[Data under study Boundary: Start]

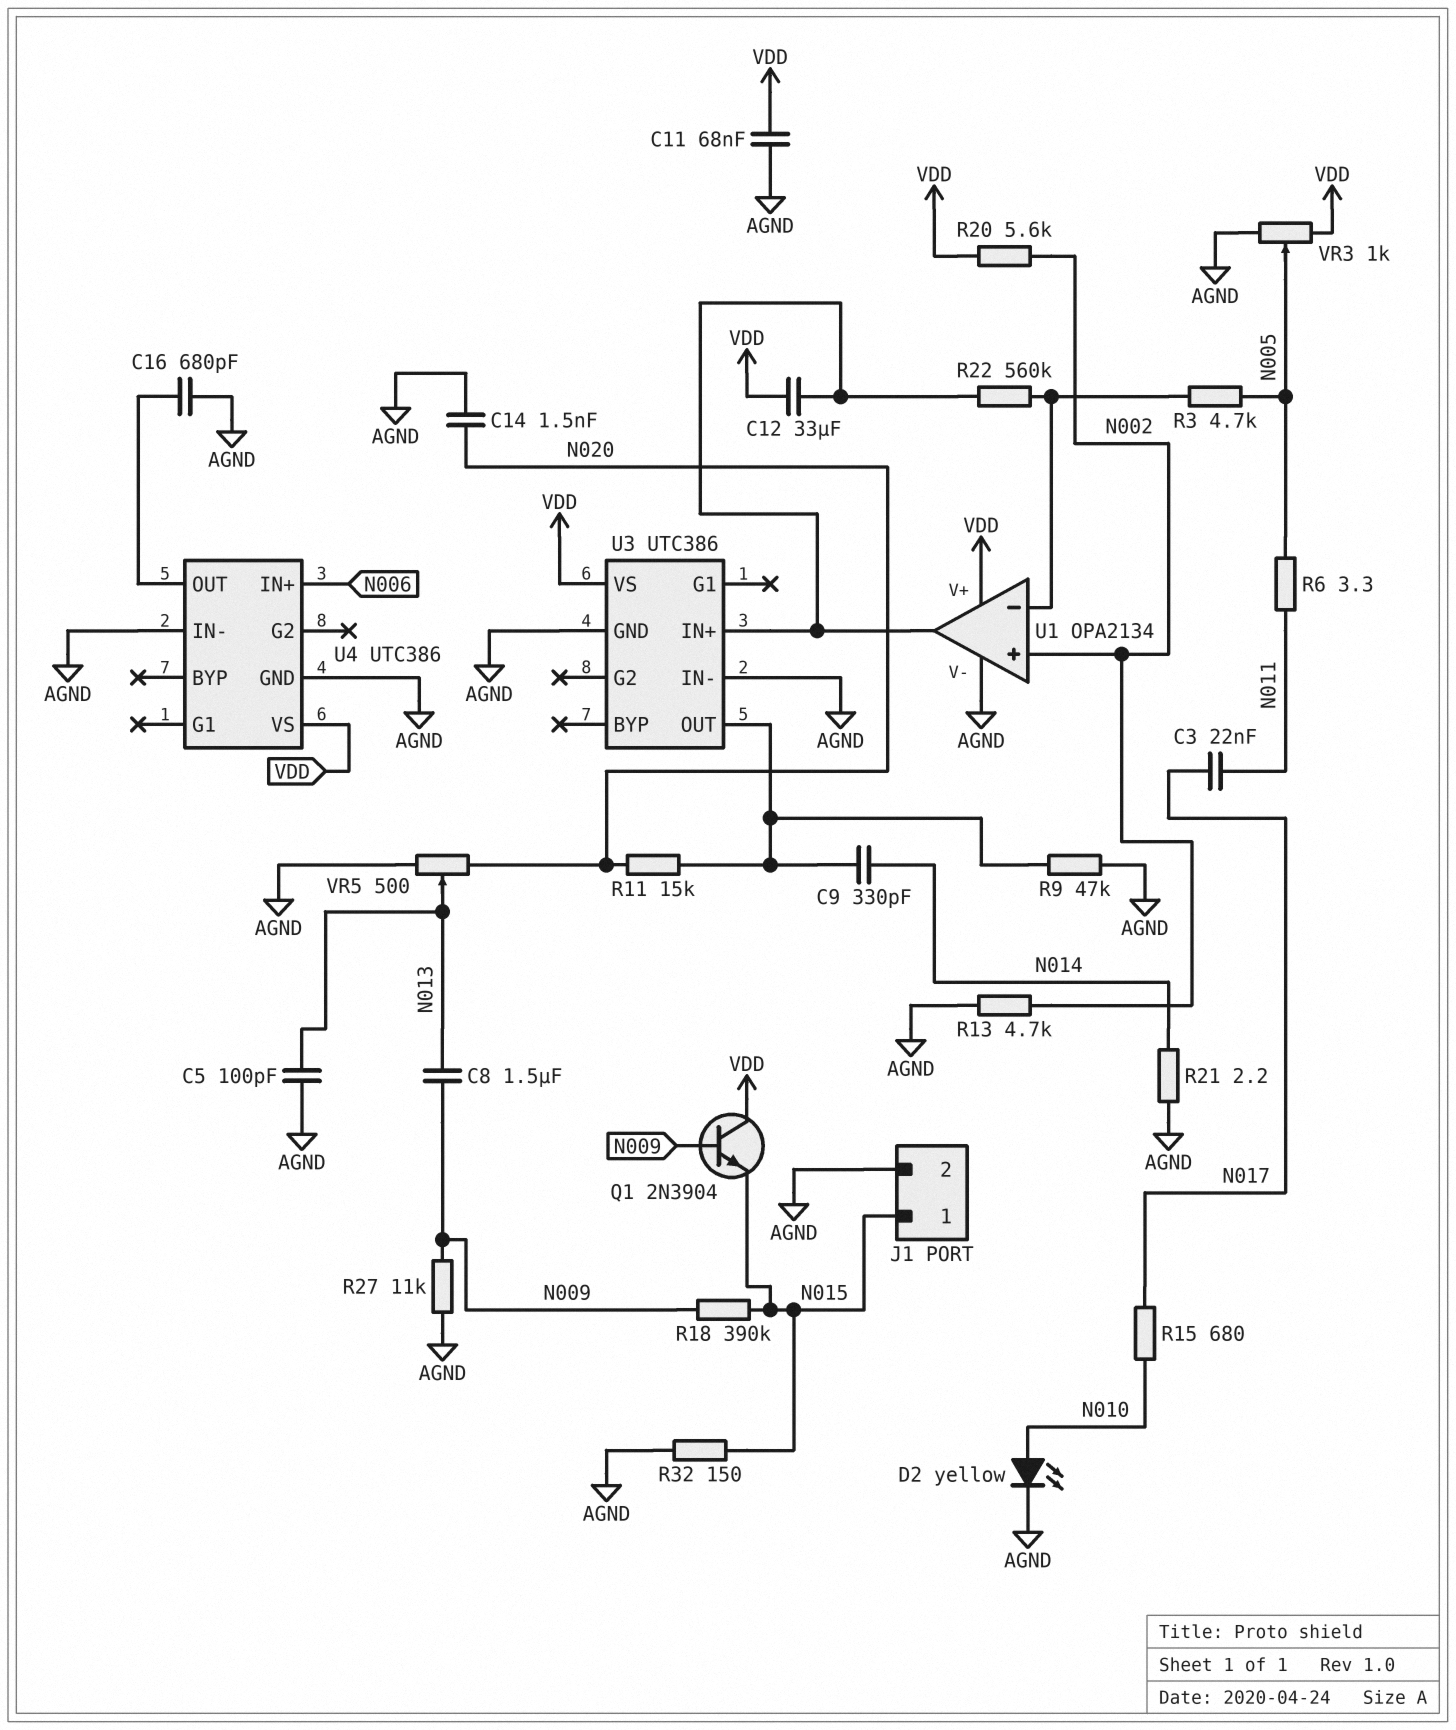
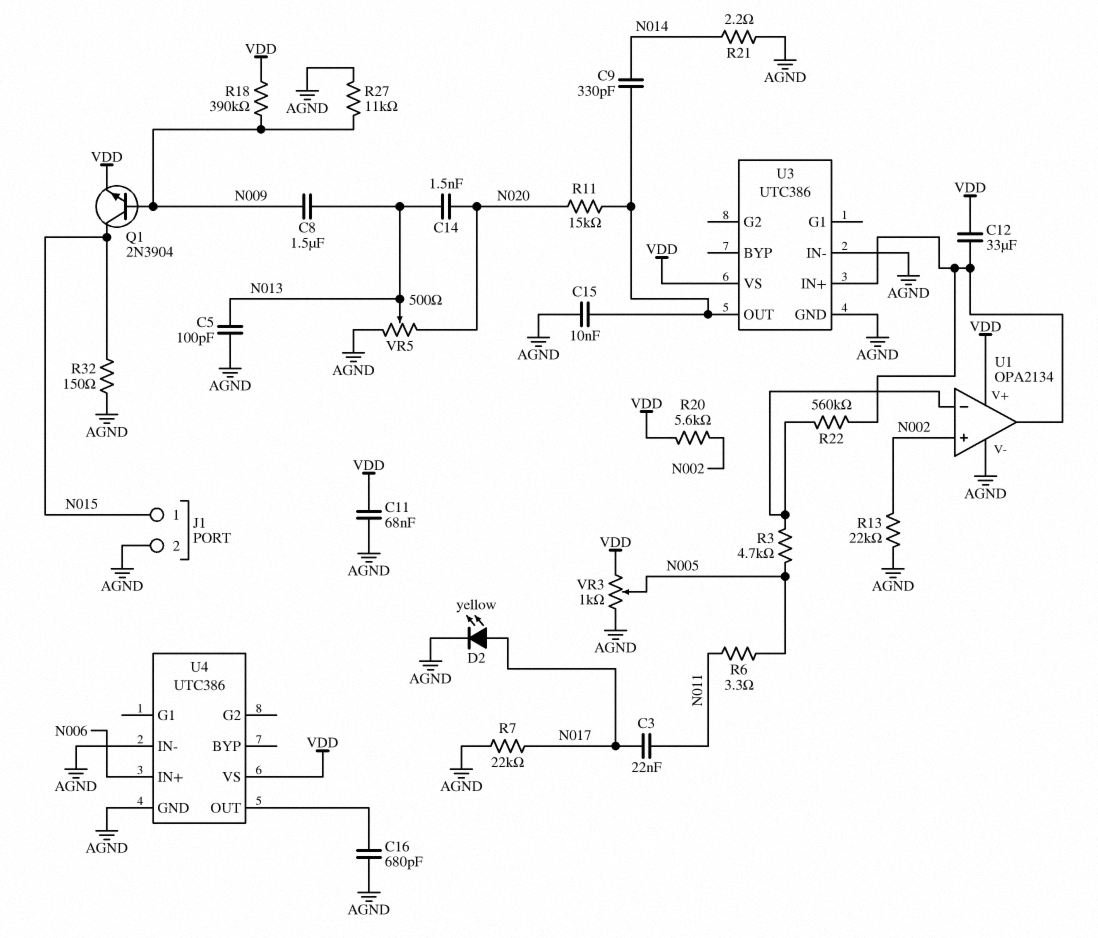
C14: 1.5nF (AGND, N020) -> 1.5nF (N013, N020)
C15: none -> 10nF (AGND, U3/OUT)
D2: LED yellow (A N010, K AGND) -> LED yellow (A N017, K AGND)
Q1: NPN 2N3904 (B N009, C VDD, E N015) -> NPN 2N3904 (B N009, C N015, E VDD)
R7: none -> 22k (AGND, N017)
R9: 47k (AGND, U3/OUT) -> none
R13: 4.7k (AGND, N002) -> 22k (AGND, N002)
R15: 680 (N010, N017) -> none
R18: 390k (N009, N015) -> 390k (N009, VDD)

[Data under study Boundary: End]

• _Your task_
Copy the data exactly. Any picture it contains is to be omitted.

• _Task result_
C14: 1.5nF (AGND, N020) -> 1.5nF (N013, N020)
C15: none -> 10nF (AGND, U3/OUT)
D2: LED yellow (A N010, K AGND) -> LED yellow (A N017, K AGND)
Q1: NPN 2N3904 (B N009, C VDD, E N015) -> NPN 2N3904 (B N009, C N015, E VDD)
R7: none -> 22k (AGND, N017)
R9: 47k (AGND, U3/OUT) -> none
R13: 4.7k (AGND, N002) -> 22k (AGND, N002)
R15: 680 (N010, N017) -> none
R18: 390k (N009, N015) -> 390k (N009, VDD)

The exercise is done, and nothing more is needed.